Provided data:

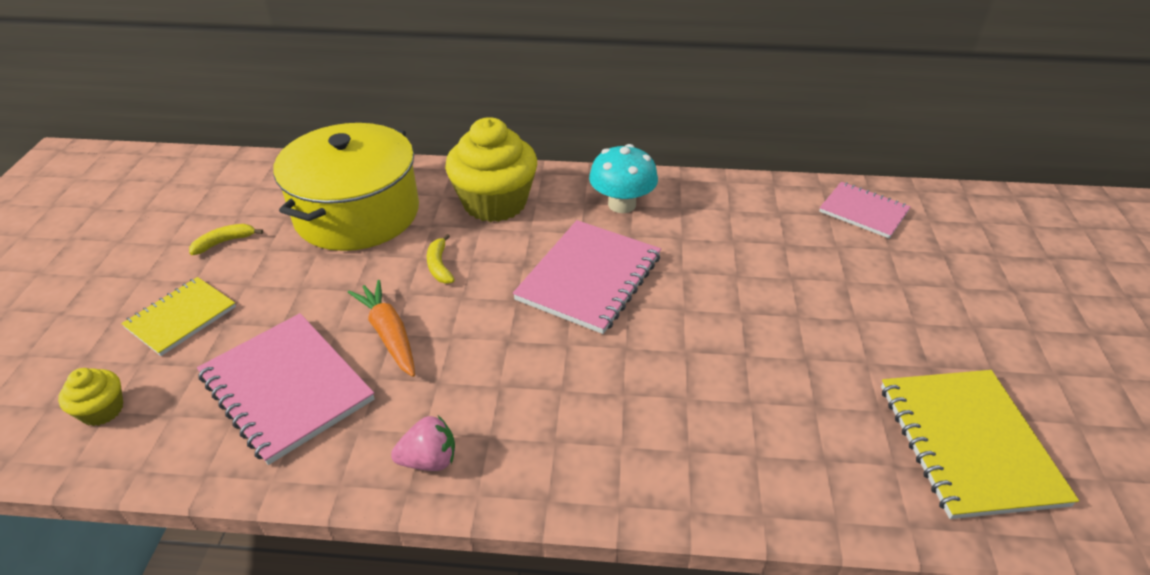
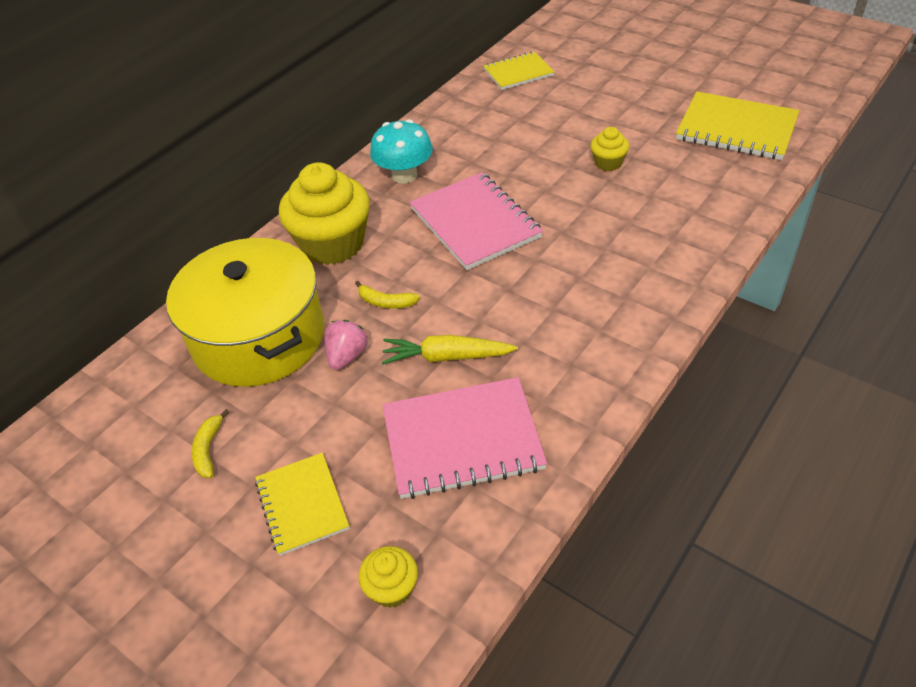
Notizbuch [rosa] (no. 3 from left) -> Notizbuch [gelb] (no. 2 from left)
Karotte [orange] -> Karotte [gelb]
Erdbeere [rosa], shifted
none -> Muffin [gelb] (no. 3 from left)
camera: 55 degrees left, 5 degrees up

Task statement:
Using the records above, determine how many lines hold the word "gelb", and answer with that figure only.

Answer to the problem:
3